*Task details:* Below are entries. Pull out all lines containing "right".

(Before-and-after object listings)
· · · · · · ·

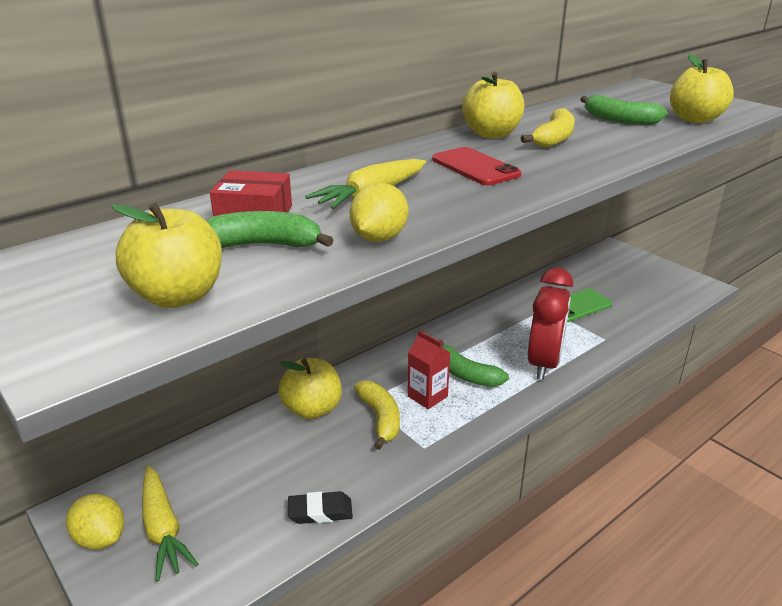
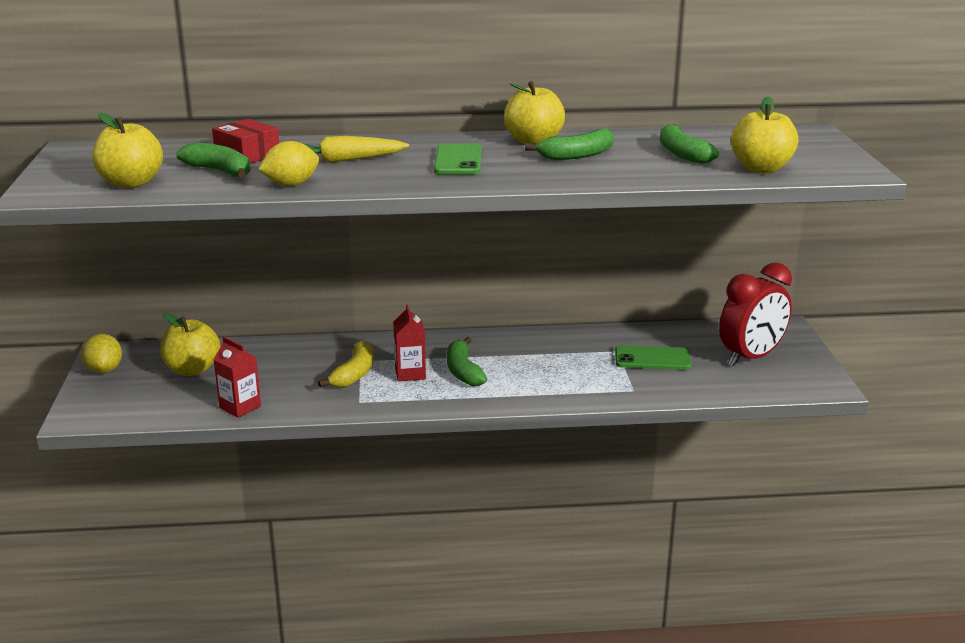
camera: 35 degrees right, 5 degrees down
(163, 529) = (141, 379): yellow carrot -> none
(312, 409) = (315, 351): yellow apple -> yellow apple (192, 370)
(320, 511) = (240, 407): black eraser -> red carton
(475, 167) = (458, 160): red phone -> green phone
(543, 363) = (543, 387): red clock -> red clock (750, 357)
(553, 139) = (577, 155): yellow banana -> green banana

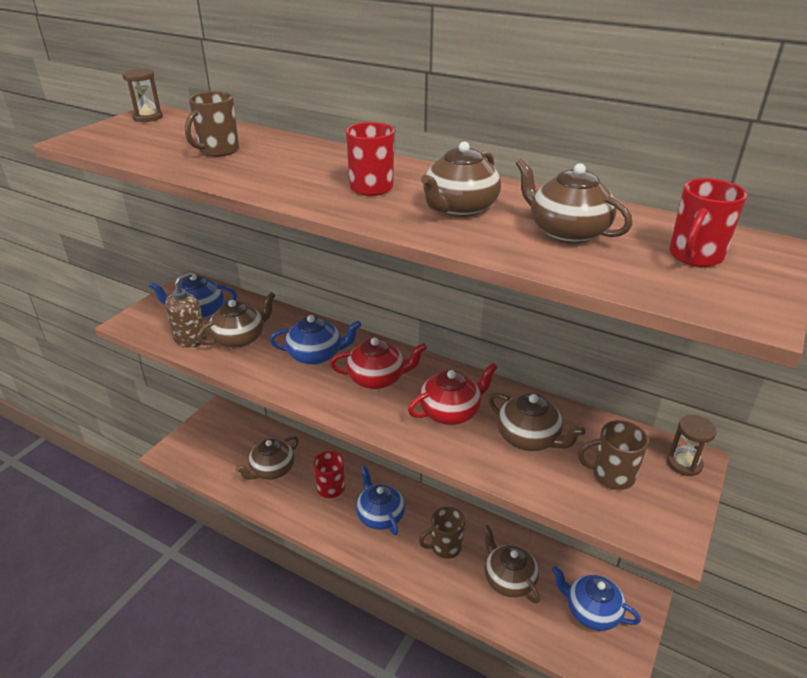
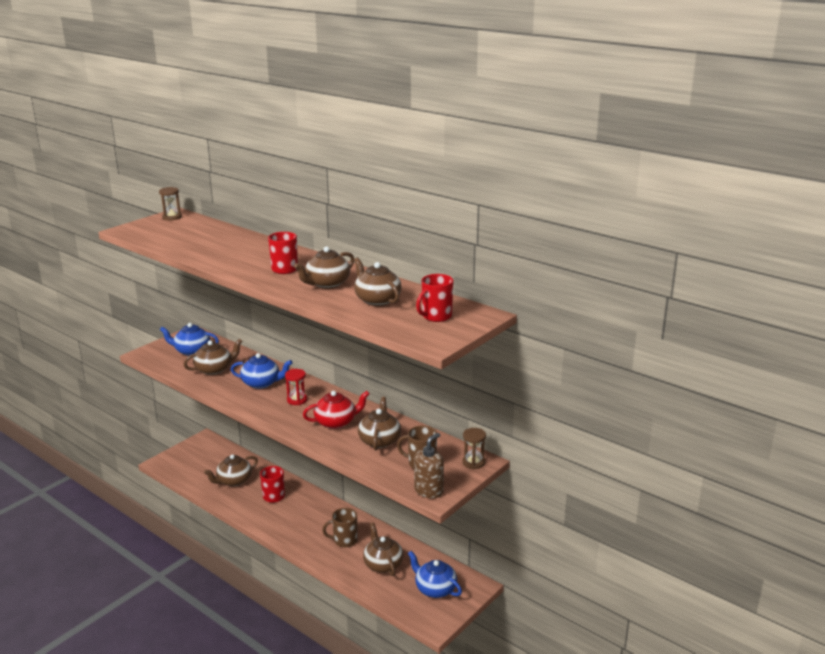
camera: 10 degrees right, 10 degrees down
(190, 339) = (181, 367): brown soap dispenser -> brown soap dispenser (429, 490)
(218, 151) = (206, 242): brown mug -> none
(377, 378) = (297, 400): red teapot -> red hourglass
(380, 515) = (304, 517): blue teapot -> none
(529, 438) = (379, 440): brown teapot -> brown teapot turned 135 degrees counterclockwise

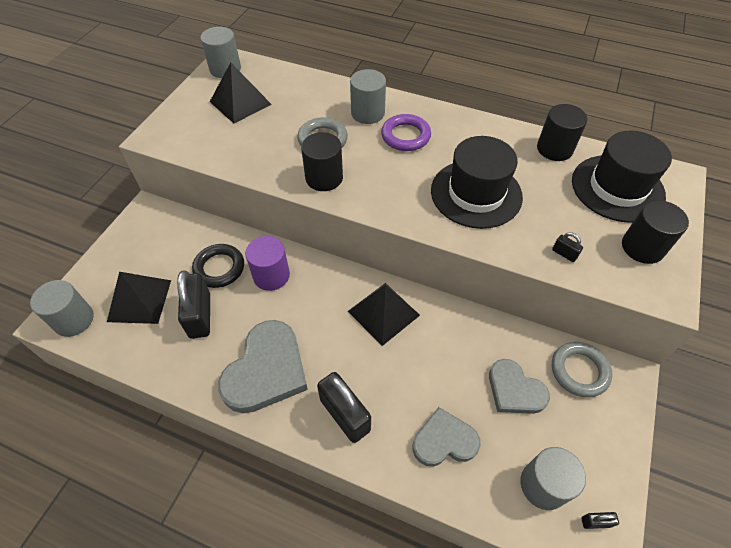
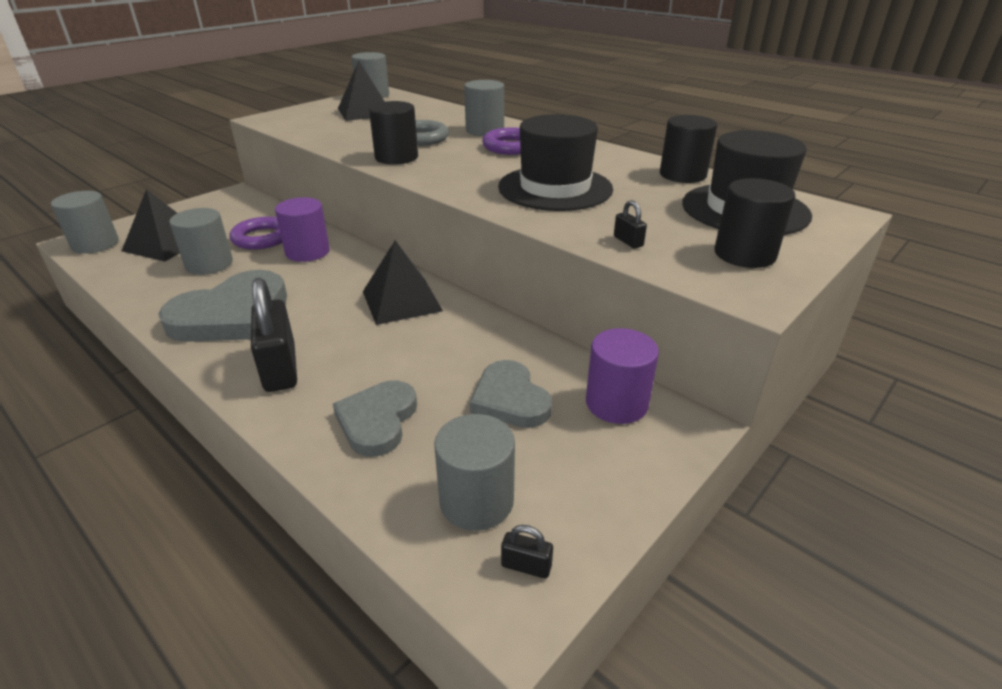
camera: 20 degrees right, 20 degrees down
(200, 315) = (209, 264): black padlock -> grey cylinder
(219, 268) = (262, 238): black ring -> purple ring
(444, 440) = (377, 420): grey heart -> grey heart turned 90 degrees counterclockwise
(579, 371) = (616, 403): grey ring -> purple cylinder

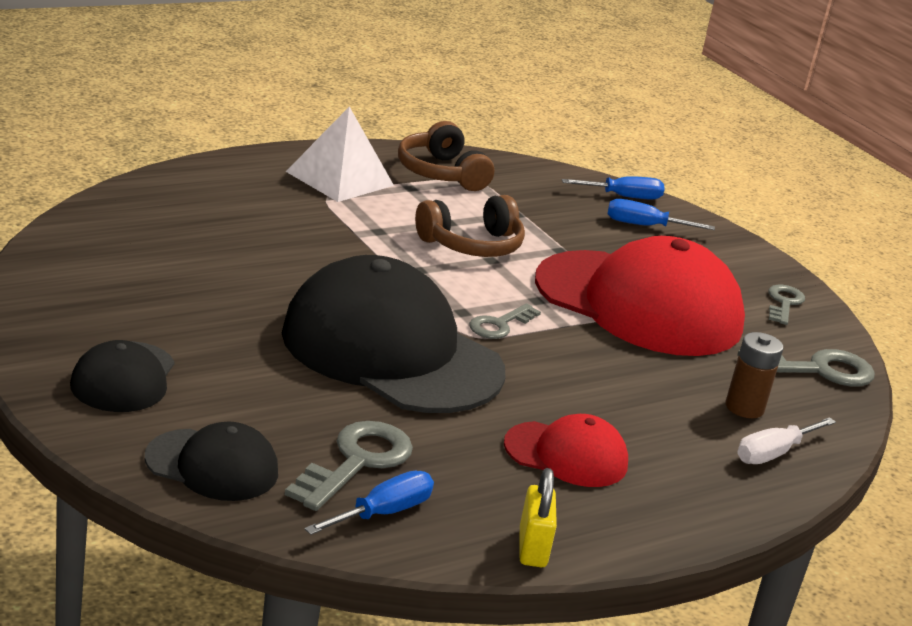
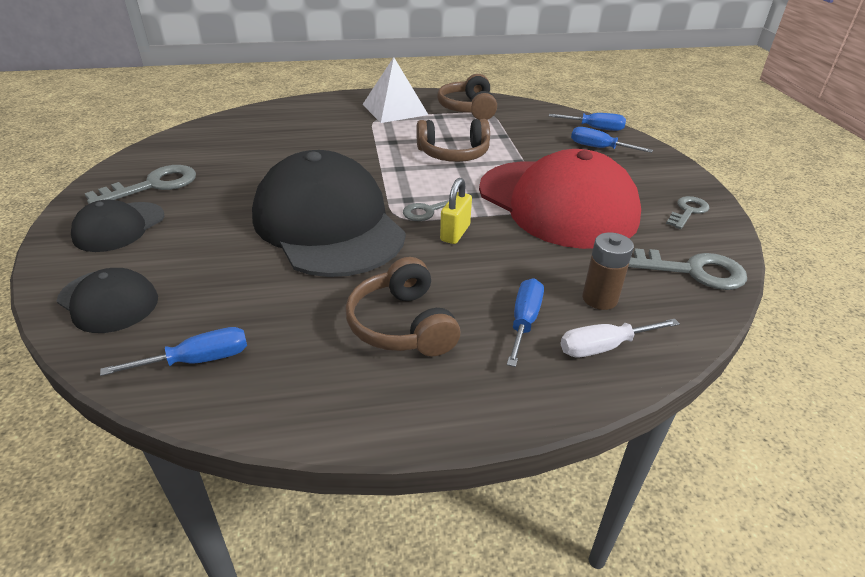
camera: 25 degrees right, 10 degrees up
(356, 462) = (220, 310): grey key -> grey key (153, 185)
(532, 548) = (299, 416): yellow padlock -> yellow padlock (455, 233)
(566, 455) = (402, 325): red cap -> brown headphones
(685, 438) = (524, 321): none -> blue screwdriver

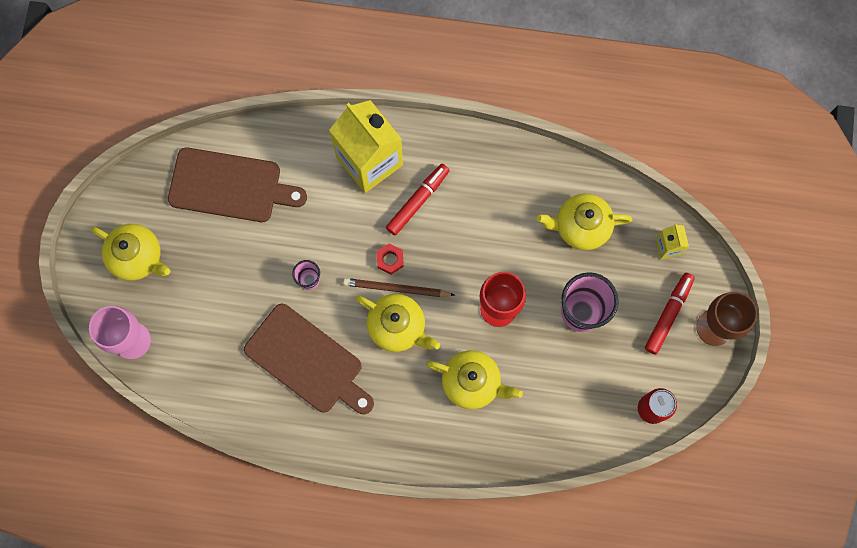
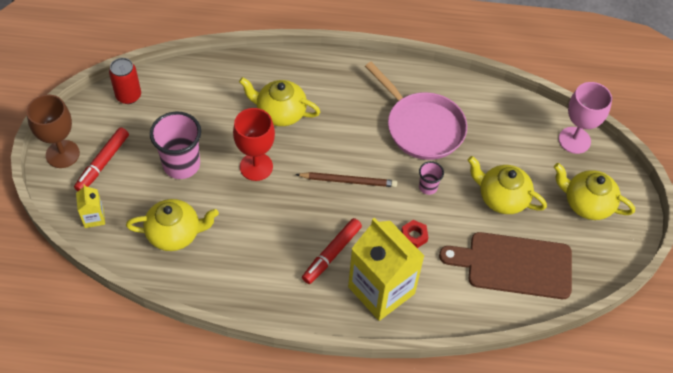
camera: 175 degrees right, 20 degrees down
(307, 361) = (421, 127): brown cutting board -> pink pan
(390, 260) = (355, 204): red nut -> red nut (414, 236)
(398, 327) = (345, 152): yellow teapot -> yellow teapot (502, 198)

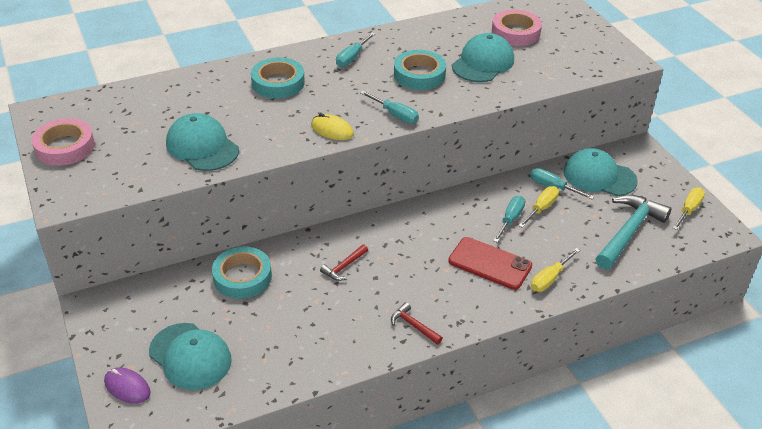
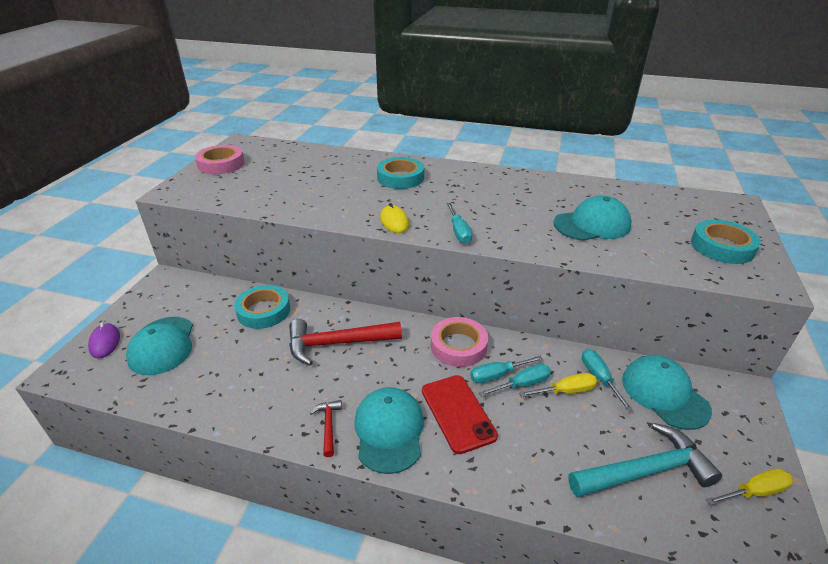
camera: 40 degrees right, 5 degrees down
(202, 147) = (293, 195): turquoise cap -> turquoise cap (389, 431)
(344, 267) = (337, 343): red hammer -> red hammer, size x2.11
(352, 58) = (478, 181): turquoise screwdriver -> turquoise screwdriver (497, 375)
(419, 75) = (519, 212): turquoise tape -> turquoise tape (722, 247)
(515, 32) = (656, 213): pink tape -> pink tape (458, 346)
(550, 279) = (501, 465): yellow screwdriver -> none

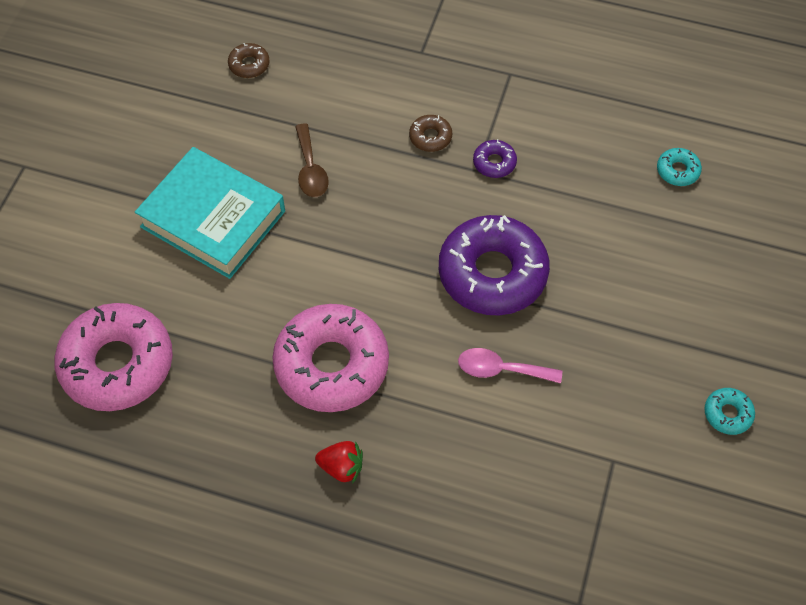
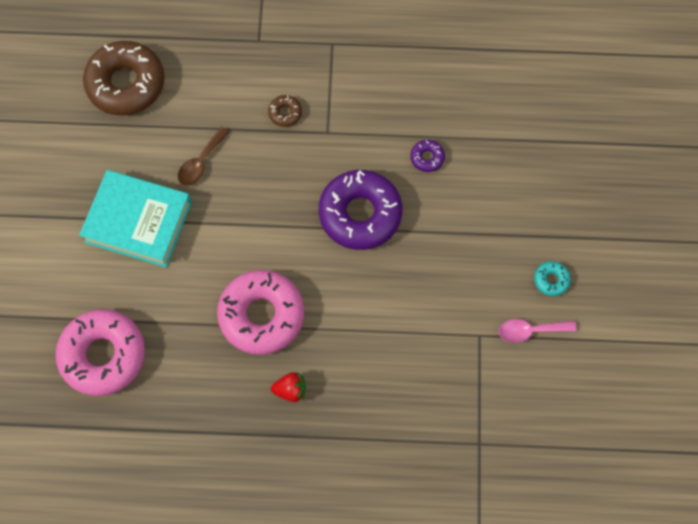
camera: 15 degrees left, 10 degrees up
(249, 65) = (126, 84): brown donut -> brown donut, size x2.38
(310, 169) = (201, 162): brown spoon -> brown spoon turned 60 degrees clockwise
(494, 163) = (339, 123): purple donut -> purple donut (427, 158)
(501, 369) = (385, 287): pink spoon -> pink spoon (530, 331)
(677, 171) = (477, 97): turquoise donut -> none

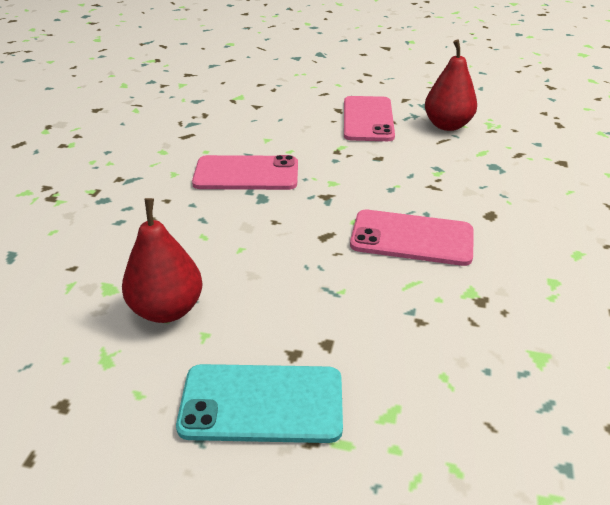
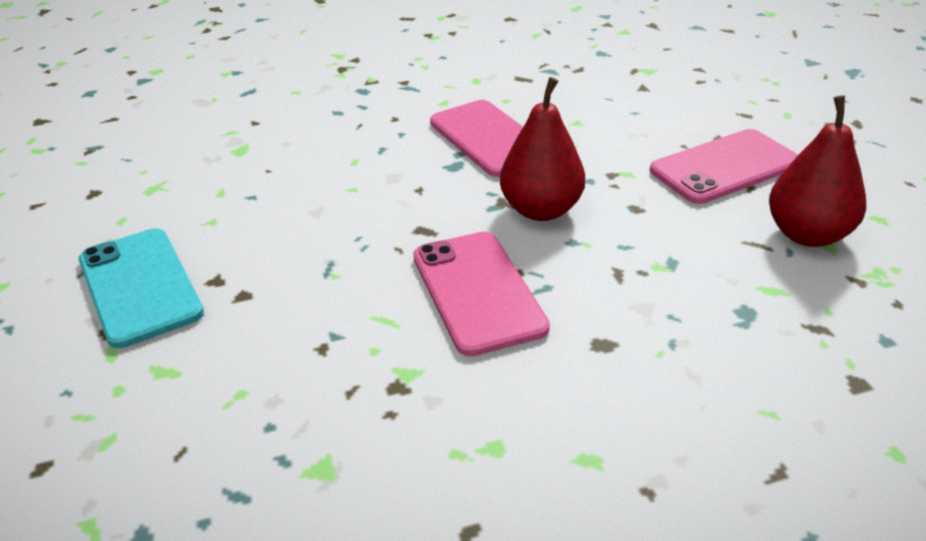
camera: 60 degrees right, 0 degrees up
(167, 309) = (231, 188): red pear -> red pear (541, 210)

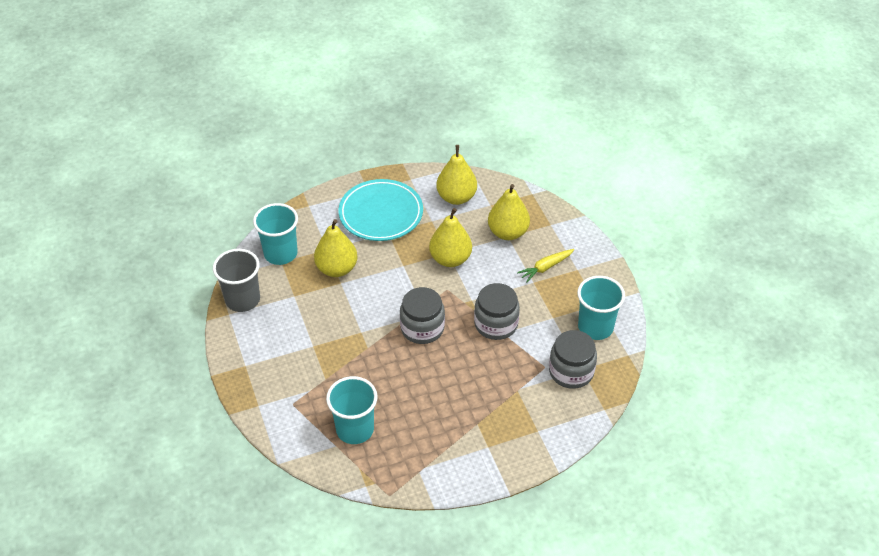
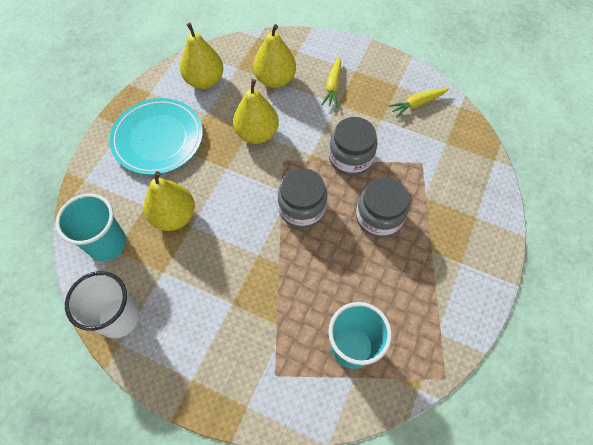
camera: 45 degrees left, 15 degrees up
(243, 300) = (119, 317): grey cup -> white cup
(571, 371) = (442, 151): grey jar -> grey jar (379, 217)
(595, 327) = (417, 104): turquoise cup -> yellow carrot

· · · · · · ·

*Task solution:*
camera: 35 degrees right, 5 degrees down
camera: 10 degrees right, 10 degrees down
camera: 20 degrees right, 20 degrees down
camera: 25 degrees right, 10 degrees up
camera: 175 degrees right, 20 degrees down
camera: 40 degrees right, 5 degrees down
camera: 60 degrees right, 0 degrees up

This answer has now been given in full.